**Input data**:
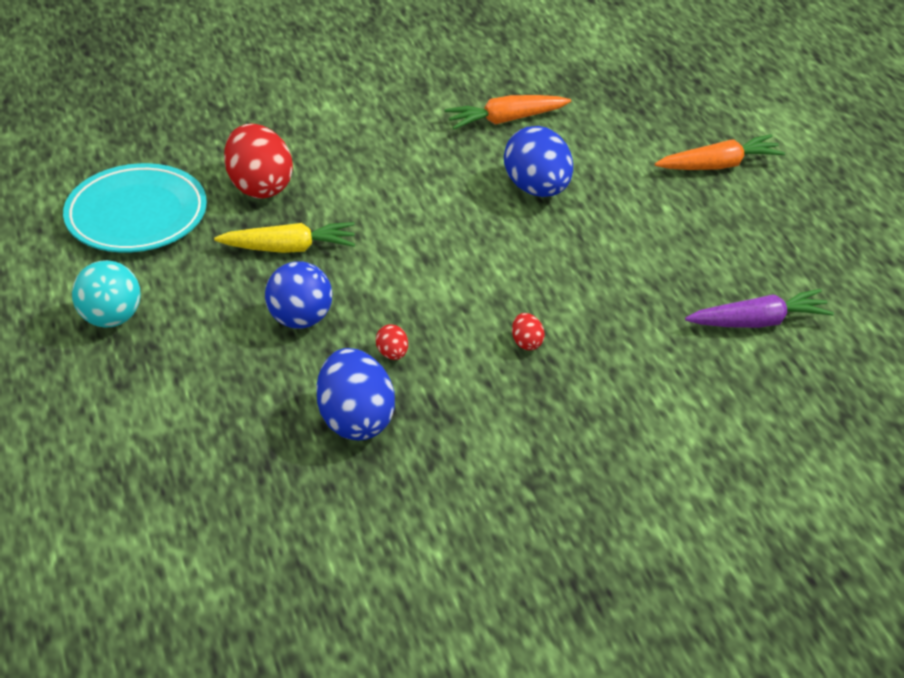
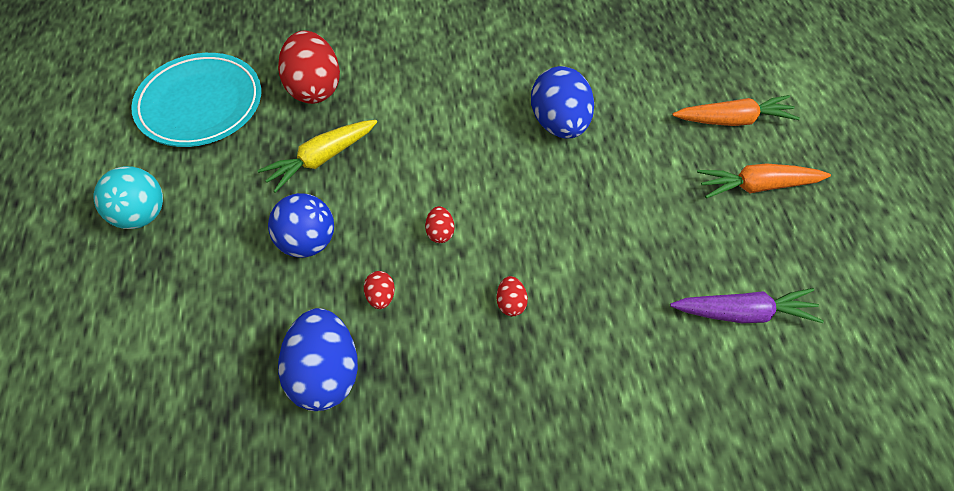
camera: 10 degrees right, 15 degrees up
(289, 248) = (320, 159): yellow carrot -> yellow carrot turned 135 degrees clockwise
(438, 295) = (440, 233): none -> red egg
(505, 120) = (546, 45): orange carrot -> orange carrot (757, 186)

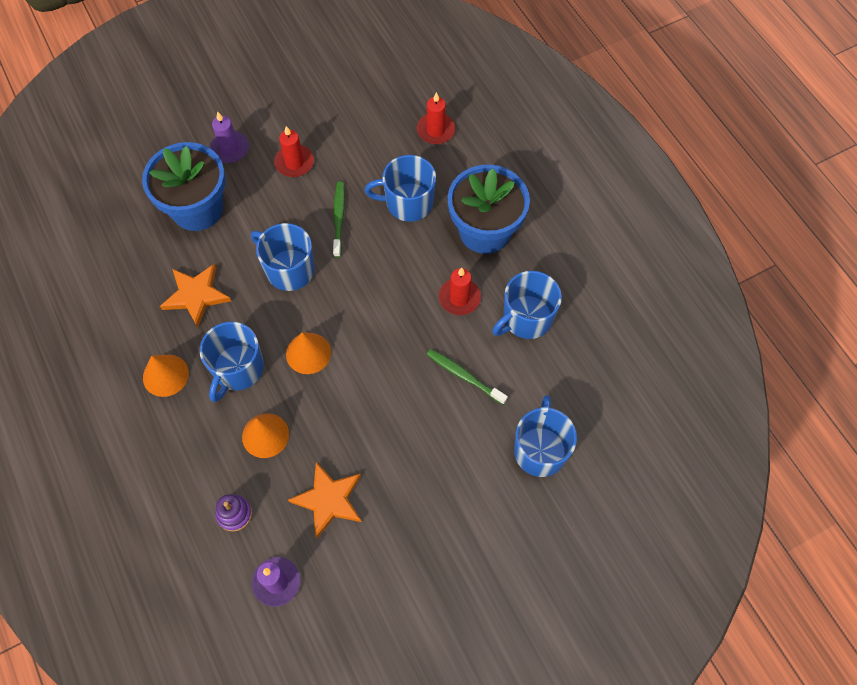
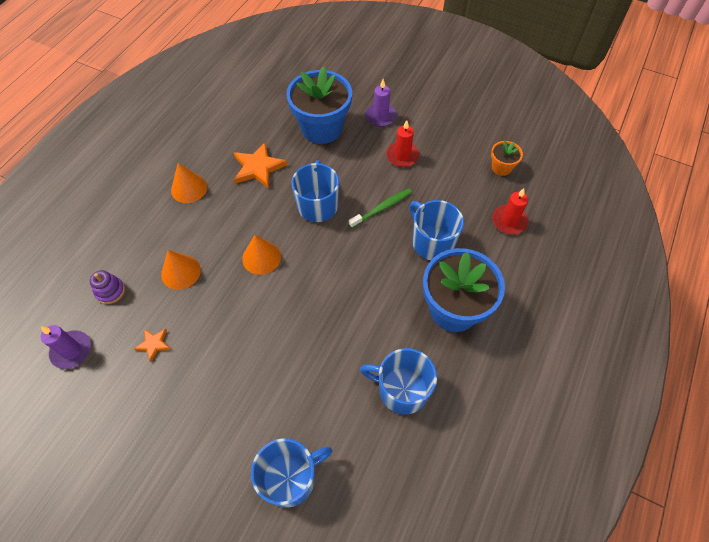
camera: 55 degrees right, 5 degrees down
(238, 369) = (220, 224): blue mug -> none
(329, 500) = (154, 344): orange star -> orange star, size x0.54
(377, 95) = (501, 168): none -> orange flower pot
(459, 298) = (381, 328): red candle -> none
(464, 376) = (316, 374): green toothbrush -> none

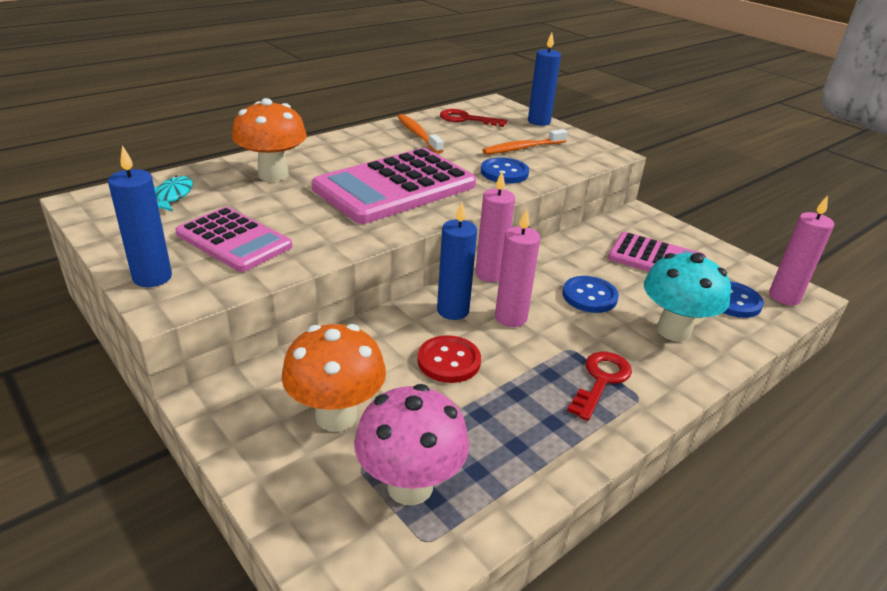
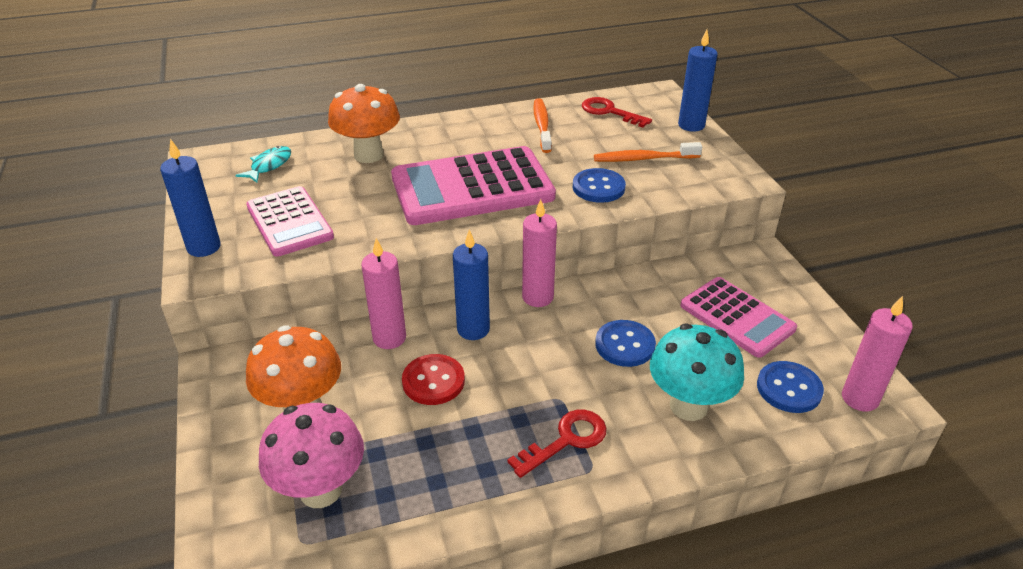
camera: 25 degrees right, 5 degrees up
(510, 318) = (524, 350): pink candle -> pink candle (389, 338)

**Problem statement**:
For each line above, output its wording exactly and leave out any picture.

**Written response**:
camera: 10 degrees right, 15 degrees up
(289, 248) = (320, 159): yellow carrot -> yellow carrot turned 135 degrees clockwise
(438, 295) = (440, 233): none -> red egg
(505, 120) = (546, 45): orange carrot -> orange carrot (757, 186)

camera: 55 degrees right, 5 degrees down
(238, 369) = (220, 224): blue mug -> none
(329, 500) = (154, 344): orange star -> orange star, size x0.54
(377, 95) = (501, 168): none -> orange flower pot
(459, 298) = (381, 328): red candle -> none
(464, 376) = (316, 374): green toothbrush -> none

camera: 25 degrees right, 5 degrees up
(510, 318) = (524, 350): pink candle -> pink candle (389, 338)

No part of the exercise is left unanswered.